◆ Work task ◆
Please return each of the entries exactly, minus their pictures.

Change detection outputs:
★ ★ ★ ★ ★

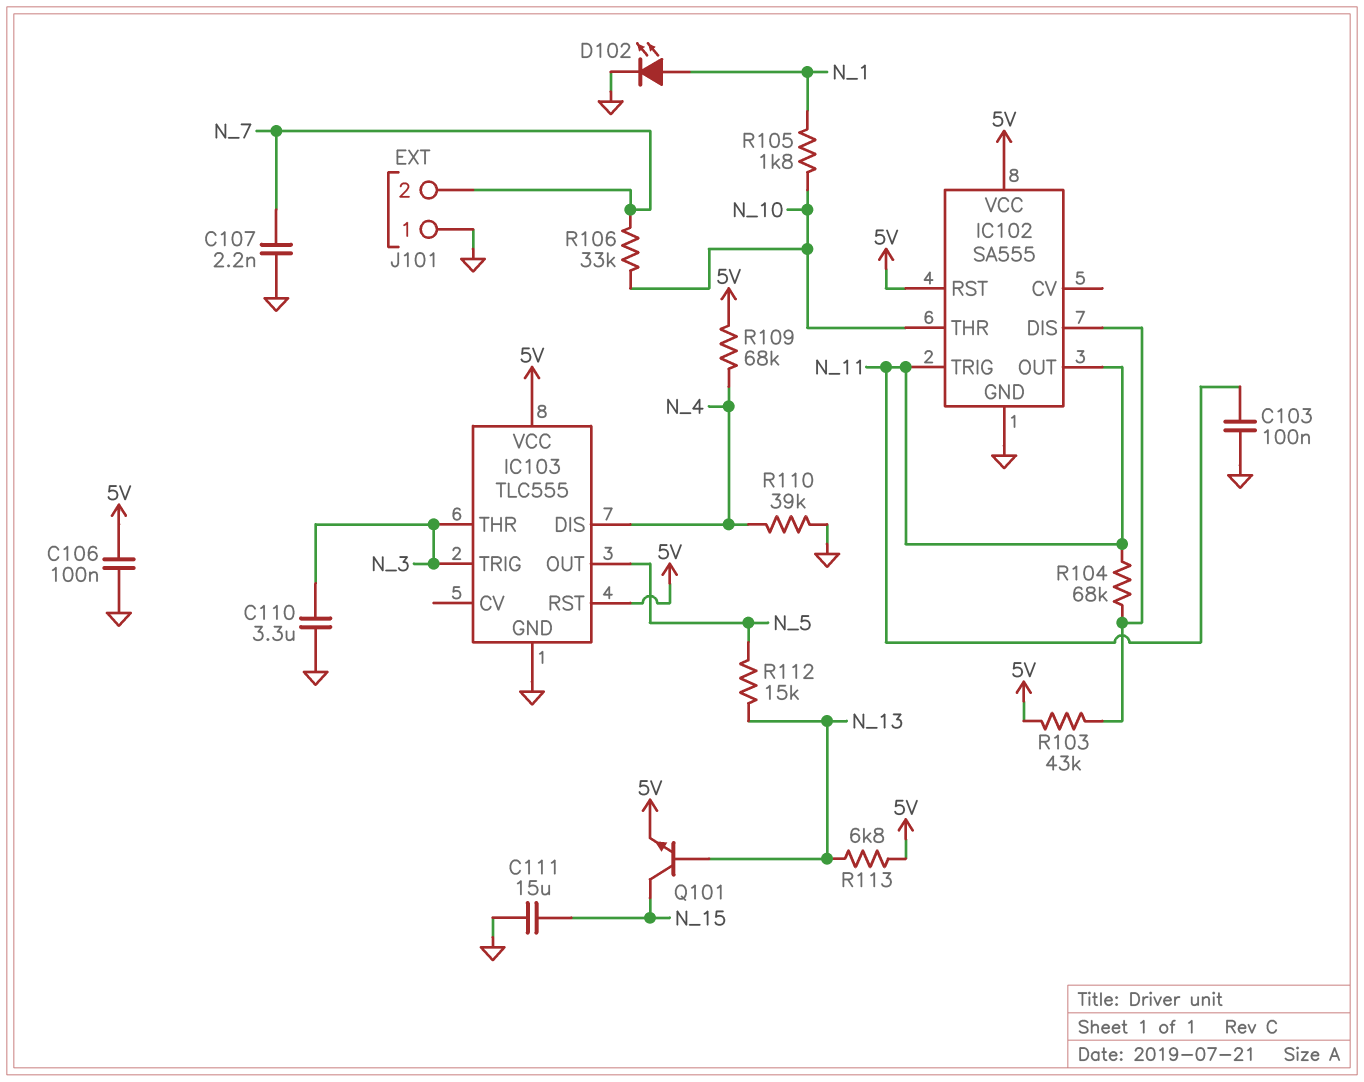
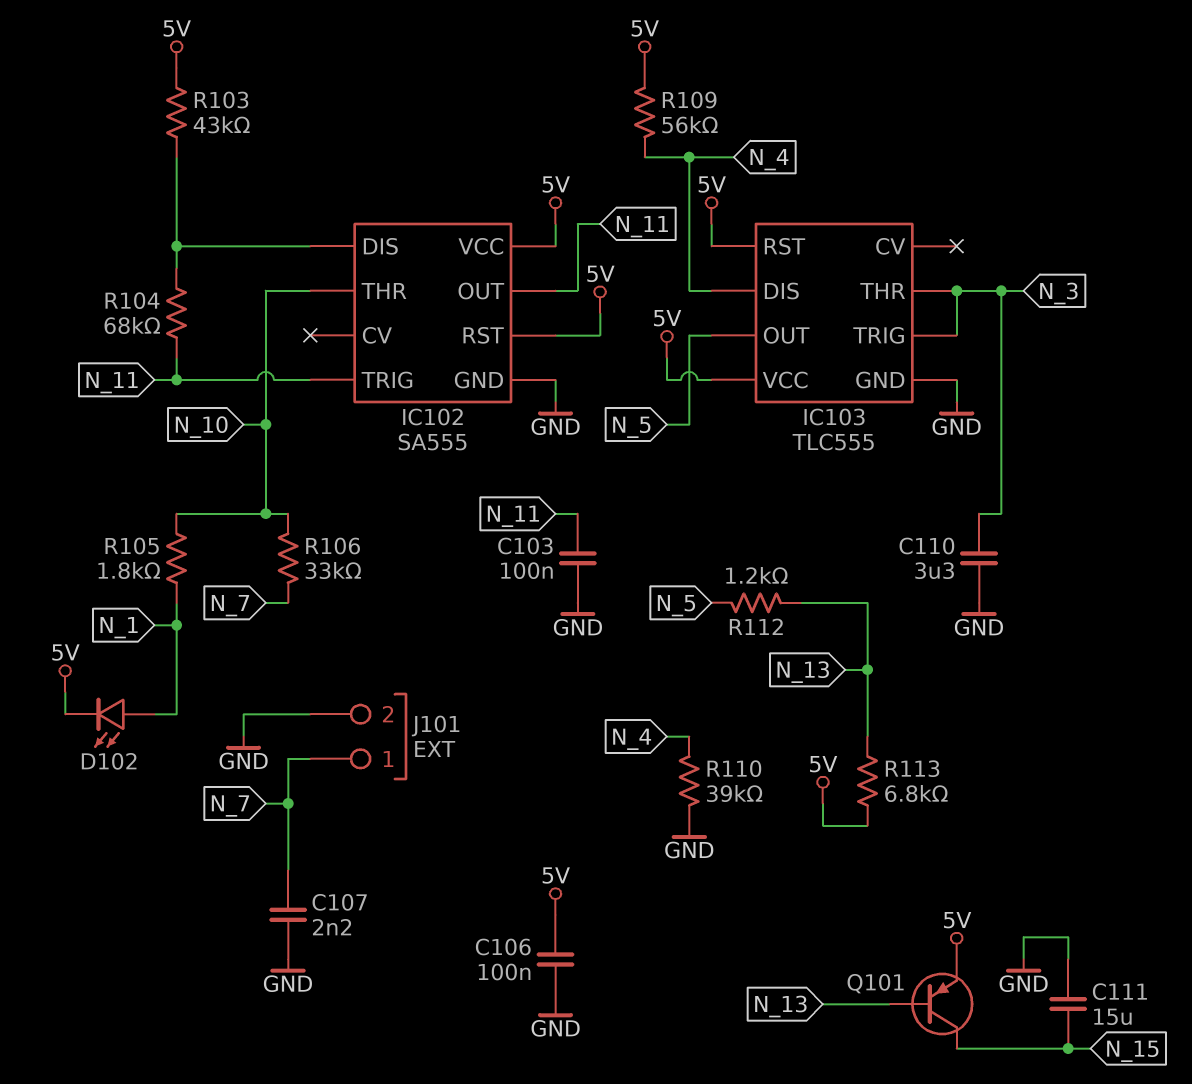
D102: LED (A N_1, K GND) -> LED (A N_1, K 5V)
J101 pin 1: GND -> N_7
J101 pin 2: N_7 -> GND
Q101: NPN (B N_13, C N_15, E 5V) -> PNP (B N_13, C N_15, E 5V)
R109: 68k (5V, N_4) -> 56k (5V, N_4)
R112: 15k (N_5, N_13) -> 1.2k (N_5, N_13)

★ ★ ★ ★ ★

◆ Solution to the problem ◆
D102: LED (A N_1, K GND) -> LED (A N_1, K 5V)
J101 pin 1: GND -> N_7
J101 pin 2: N_7 -> GND
Q101: NPN (B N_13, C N_15, E 5V) -> PNP (B N_13, C N_15, E 5V)
R109: 68k (5V, N_4) -> 56k (5V, N_4)
R112: 15k (N_5, N_13) -> 1.2k (N_5, N_13)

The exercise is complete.